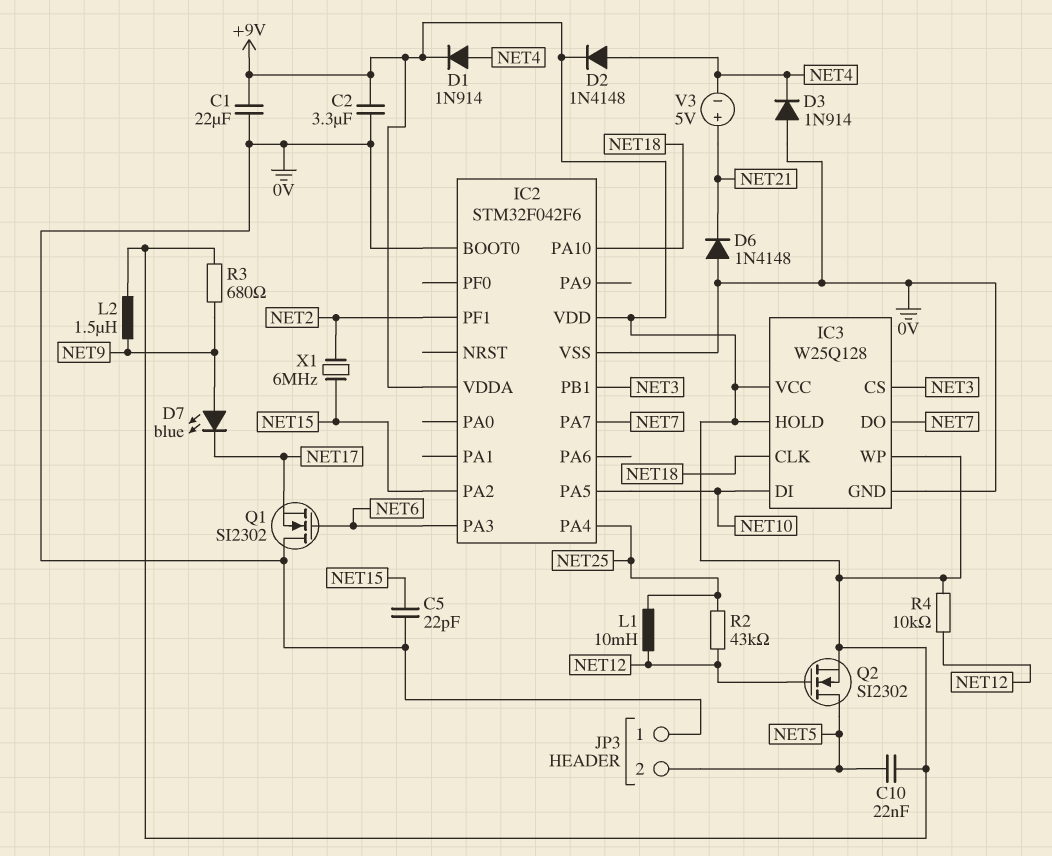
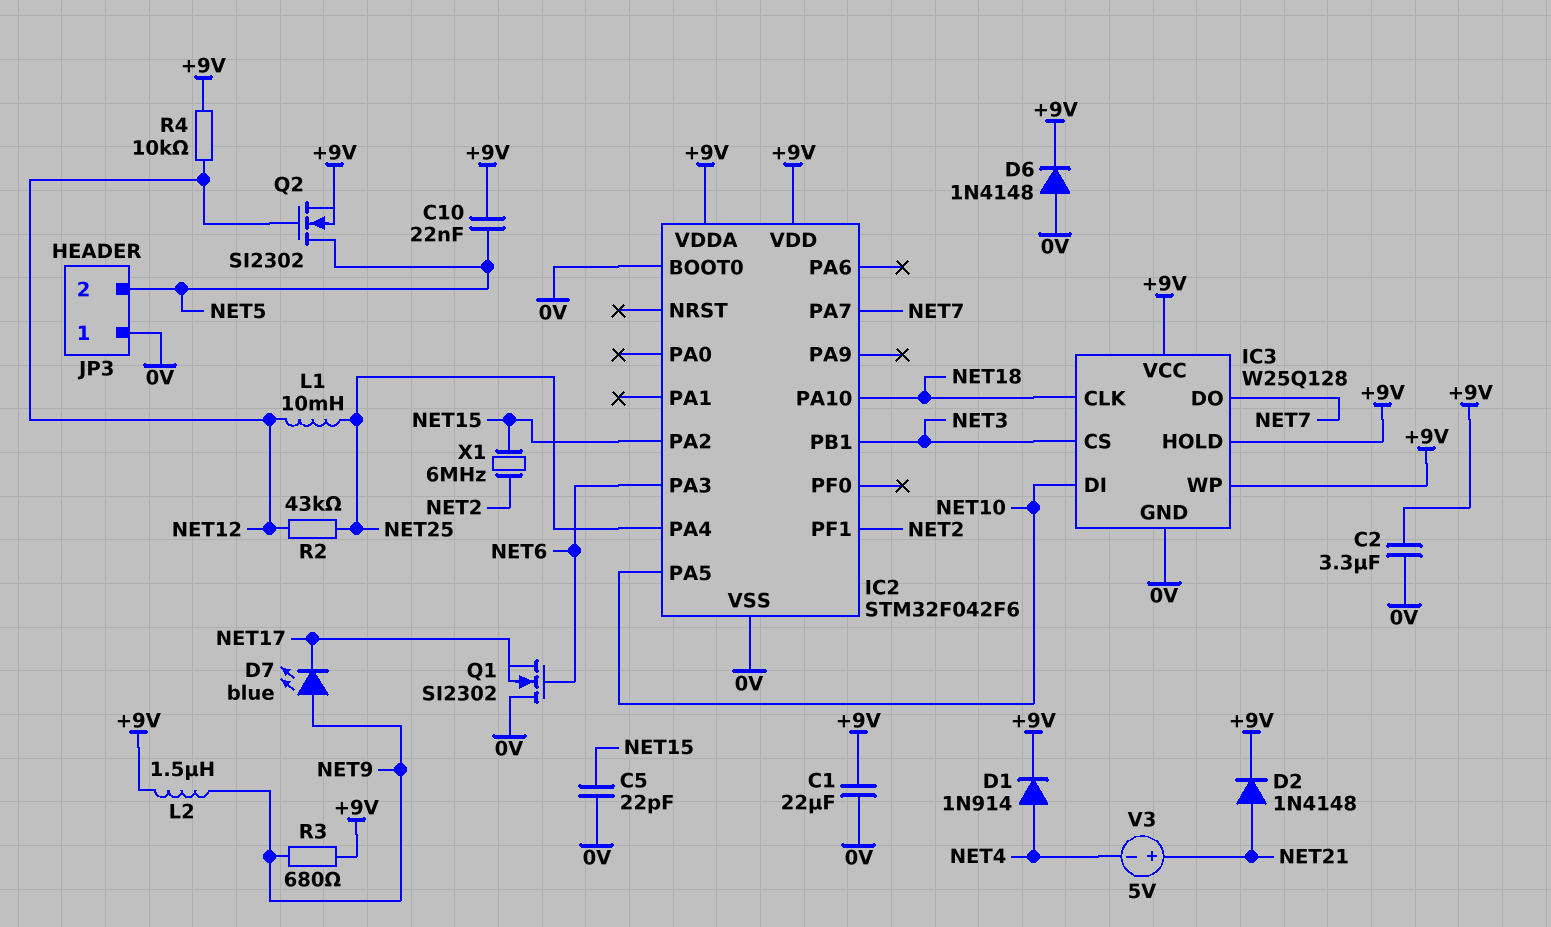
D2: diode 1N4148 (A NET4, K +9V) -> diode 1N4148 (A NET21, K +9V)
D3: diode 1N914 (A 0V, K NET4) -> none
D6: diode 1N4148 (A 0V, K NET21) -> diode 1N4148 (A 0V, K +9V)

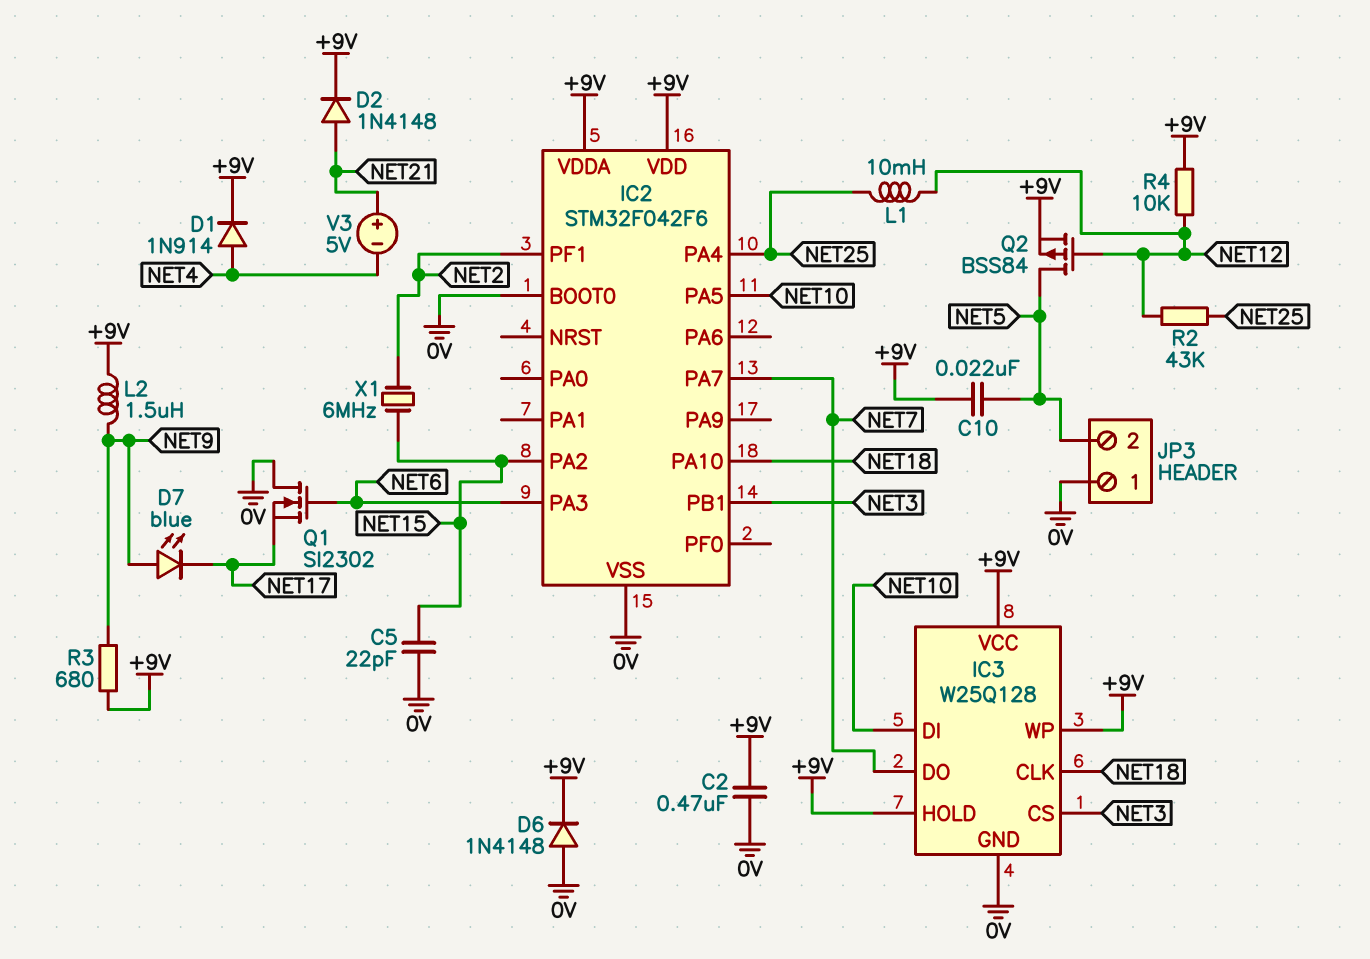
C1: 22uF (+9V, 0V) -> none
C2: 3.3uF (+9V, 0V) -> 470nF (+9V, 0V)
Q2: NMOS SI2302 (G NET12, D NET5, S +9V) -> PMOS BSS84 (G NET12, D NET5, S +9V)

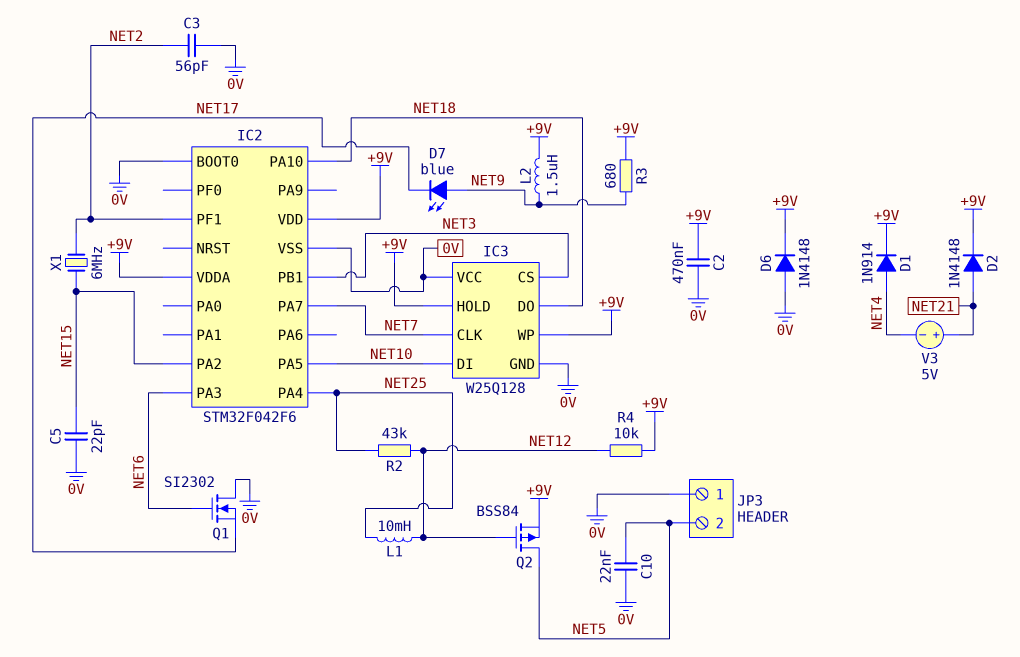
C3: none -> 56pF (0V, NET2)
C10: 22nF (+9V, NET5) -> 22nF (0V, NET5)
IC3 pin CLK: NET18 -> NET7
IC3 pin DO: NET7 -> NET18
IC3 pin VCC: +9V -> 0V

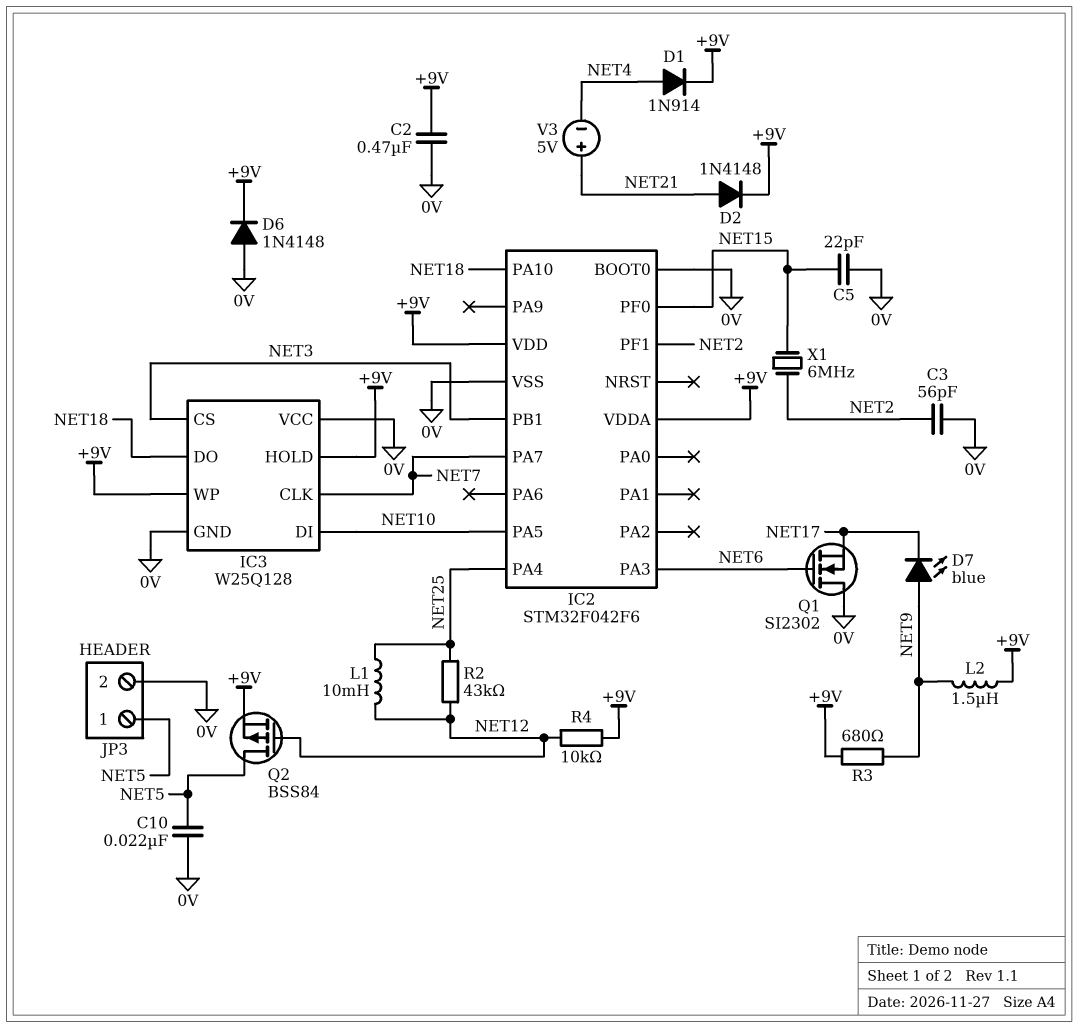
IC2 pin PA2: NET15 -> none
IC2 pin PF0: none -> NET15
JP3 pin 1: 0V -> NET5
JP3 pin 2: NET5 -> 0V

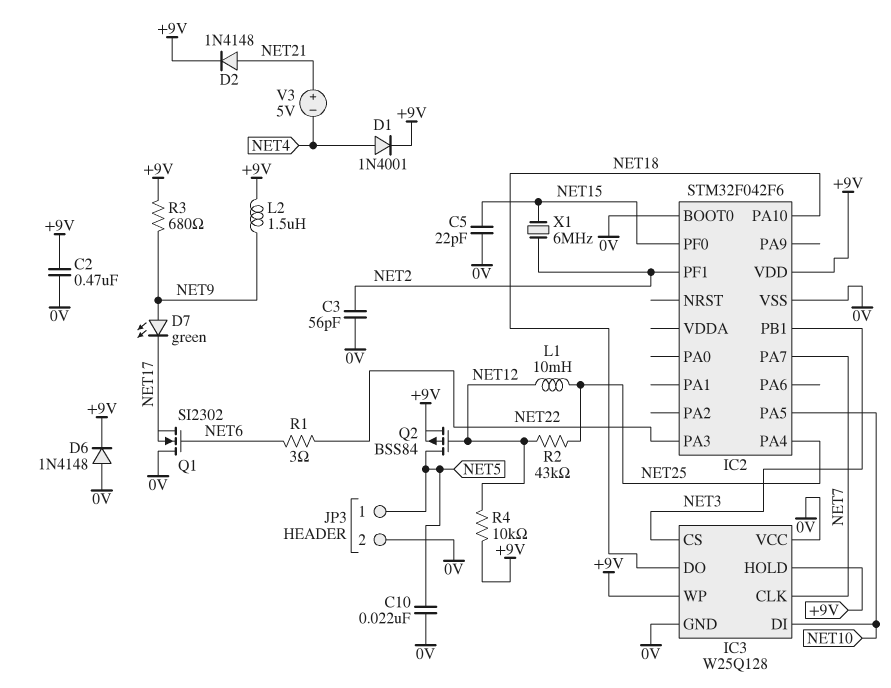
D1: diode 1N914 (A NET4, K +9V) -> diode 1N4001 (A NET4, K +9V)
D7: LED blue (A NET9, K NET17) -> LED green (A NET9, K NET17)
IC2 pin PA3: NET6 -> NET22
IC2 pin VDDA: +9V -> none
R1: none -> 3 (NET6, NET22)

● ● ●

The expected output is an exact copy of the lines from the one with "C3: none -> 56pF (0V, NET2)" to the final line of the entries above, pictures excepted; please include both ends.

> **Result below**
C3: none -> 56pF (0V, NET2)
C10: 22nF (+9V, NET5) -> 22nF (0V, NET5)
IC3 pin CLK: NET18 -> NET7
IC3 pin DO: NET7 -> NET18
IC3 pin VCC: +9V -> 0V

IC2 pin PA2: NET15 -> none
IC2 pin PF0: none -> NET15
JP3 pin 1: 0V -> NET5
JP3 pin 2: NET5 -> 0V

D1: diode 1N914 (A NET4, K +9V) -> diode 1N4001 (A NET4, K +9V)
D7: LED blue (A NET9, K NET17) -> LED green (A NET9, K NET17)
IC2 pin PA3: NET6 -> NET22
IC2 pin VDDA: +9V -> none
R1: none -> 3 (NET6, NET22)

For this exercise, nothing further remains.